Data entries:
/---

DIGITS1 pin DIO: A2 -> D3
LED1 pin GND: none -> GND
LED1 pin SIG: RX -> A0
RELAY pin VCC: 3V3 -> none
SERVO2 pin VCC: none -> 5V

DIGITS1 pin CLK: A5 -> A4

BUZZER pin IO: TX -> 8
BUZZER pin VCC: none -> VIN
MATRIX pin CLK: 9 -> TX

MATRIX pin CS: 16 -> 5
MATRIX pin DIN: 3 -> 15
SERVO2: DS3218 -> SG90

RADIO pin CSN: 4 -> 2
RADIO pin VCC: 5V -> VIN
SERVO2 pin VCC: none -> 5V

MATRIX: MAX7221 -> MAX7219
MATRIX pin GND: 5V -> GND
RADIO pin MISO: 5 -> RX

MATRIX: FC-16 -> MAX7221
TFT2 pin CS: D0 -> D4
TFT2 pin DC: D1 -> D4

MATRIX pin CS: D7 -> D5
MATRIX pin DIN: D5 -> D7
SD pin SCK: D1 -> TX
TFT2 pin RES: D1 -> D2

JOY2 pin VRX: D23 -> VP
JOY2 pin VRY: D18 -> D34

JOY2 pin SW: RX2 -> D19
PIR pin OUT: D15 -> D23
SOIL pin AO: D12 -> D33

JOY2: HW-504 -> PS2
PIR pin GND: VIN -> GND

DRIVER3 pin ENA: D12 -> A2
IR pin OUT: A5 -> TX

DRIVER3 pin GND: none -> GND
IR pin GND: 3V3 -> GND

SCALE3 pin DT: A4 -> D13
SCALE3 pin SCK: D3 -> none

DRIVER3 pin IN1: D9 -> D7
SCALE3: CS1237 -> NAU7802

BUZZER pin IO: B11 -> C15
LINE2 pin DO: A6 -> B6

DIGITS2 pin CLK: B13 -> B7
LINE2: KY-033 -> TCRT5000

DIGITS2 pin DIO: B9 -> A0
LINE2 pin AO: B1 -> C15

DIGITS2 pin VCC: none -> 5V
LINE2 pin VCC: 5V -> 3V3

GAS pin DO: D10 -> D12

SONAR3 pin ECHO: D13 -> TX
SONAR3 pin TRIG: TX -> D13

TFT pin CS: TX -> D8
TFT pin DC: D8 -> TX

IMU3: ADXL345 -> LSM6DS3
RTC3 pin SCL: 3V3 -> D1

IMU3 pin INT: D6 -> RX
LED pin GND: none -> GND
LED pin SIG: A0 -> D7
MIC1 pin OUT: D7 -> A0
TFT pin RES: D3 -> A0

\---

Problem statement:
Reproduce exactly the line bearing "JOY2 pin VRY: D18 -> D34" and all the lines that come after it in the records above; add nothing.

Solution to this task:
JOY2 pin VRY: D18 -> D34

JOY2 pin SW: RX2 -> D19
PIR pin OUT: D15 -> D23
SOIL pin AO: D12 -> D33

JOY2: HW-504 -> PS2
PIR pin GND: VIN -> GND

DRIVER3 pin ENA: D12 -> A2
IR pin OUT: A5 -> TX

DRIVER3 pin GND: none -> GND
IR pin GND: 3V3 -> GND

SCALE3 pin DT: A4 -> D13
SCALE3 pin SCK: D3 -> none

DRIVER3 pin IN1: D9 -> D7
SCALE3: CS1237 -> NAU7802

BUZZER pin IO: B11 -> C15
LINE2 pin DO: A6 -> B6

DIGITS2 pin CLK: B13 -> B7
LINE2: KY-033 -> TCRT5000

DIGITS2 pin DIO: B9 -> A0
LINE2 pin AO: B1 -> C15

DIGITS2 pin VCC: none -> 5V
LINE2 pin VCC: 5V -> 3V3

GAS pin DO: D10 -> D12

SONAR3 pin ECHO: D13 -> TX
SONAR3 pin TRIG: TX -> D13

TFT pin CS: TX -> D8
TFT pin DC: D8 -> TX

IMU3: ADXL345 -> LSM6DS3
RTC3 pin SCL: 3V3 -> D1

IMU3 pin INT: D6 -> RX
LED pin GND: none -> GND
LED pin SIG: A0 -> D7
MIC1 pin OUT: D7 -> A0
TFT pin RES: D3 -> A0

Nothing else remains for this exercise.